• **WORK INSTRUCTION**:
Repeat exactly, and only, the lines of the entries below from the one with "(202, 593) = (57, 388): black" through the one with "(561, 446) = (405, 335): none", both ends included.

• **SOURCE RECORDS**:
:::::

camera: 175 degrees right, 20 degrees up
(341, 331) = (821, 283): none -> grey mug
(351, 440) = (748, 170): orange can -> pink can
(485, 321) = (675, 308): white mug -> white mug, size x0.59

:::::

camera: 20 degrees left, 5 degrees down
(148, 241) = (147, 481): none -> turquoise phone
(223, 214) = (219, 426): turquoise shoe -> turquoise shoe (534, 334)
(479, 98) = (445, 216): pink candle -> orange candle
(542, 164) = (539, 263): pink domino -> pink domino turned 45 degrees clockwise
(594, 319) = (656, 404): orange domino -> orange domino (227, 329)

:::::

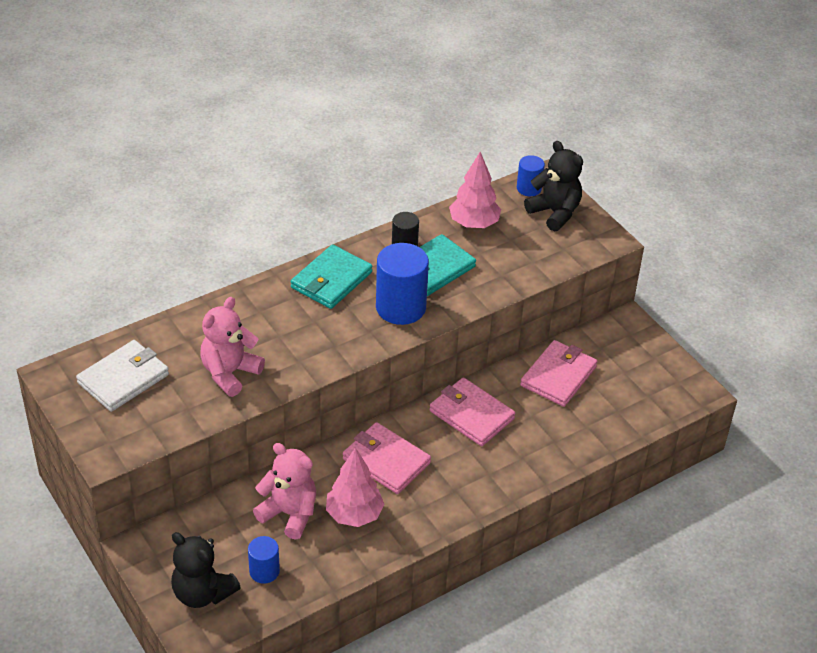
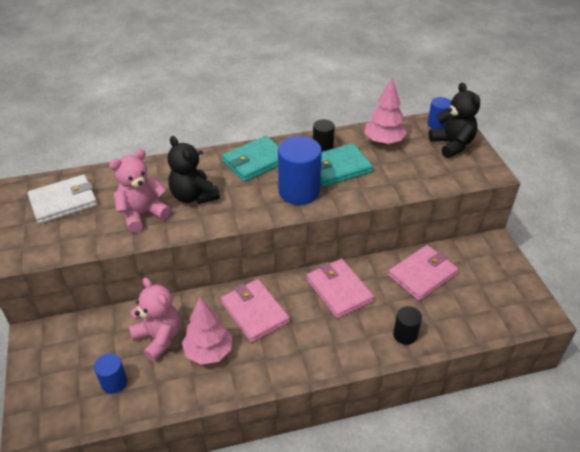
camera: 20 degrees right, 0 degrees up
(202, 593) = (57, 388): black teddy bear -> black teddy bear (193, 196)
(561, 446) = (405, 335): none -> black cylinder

:::::

• **OUTPUT OF THE EXERCISE**:
(202, 593) = (57, 388): black teddy bear -> black teddy bear (193, 196)
(561, 446) = (405, 335): none -> black cylinder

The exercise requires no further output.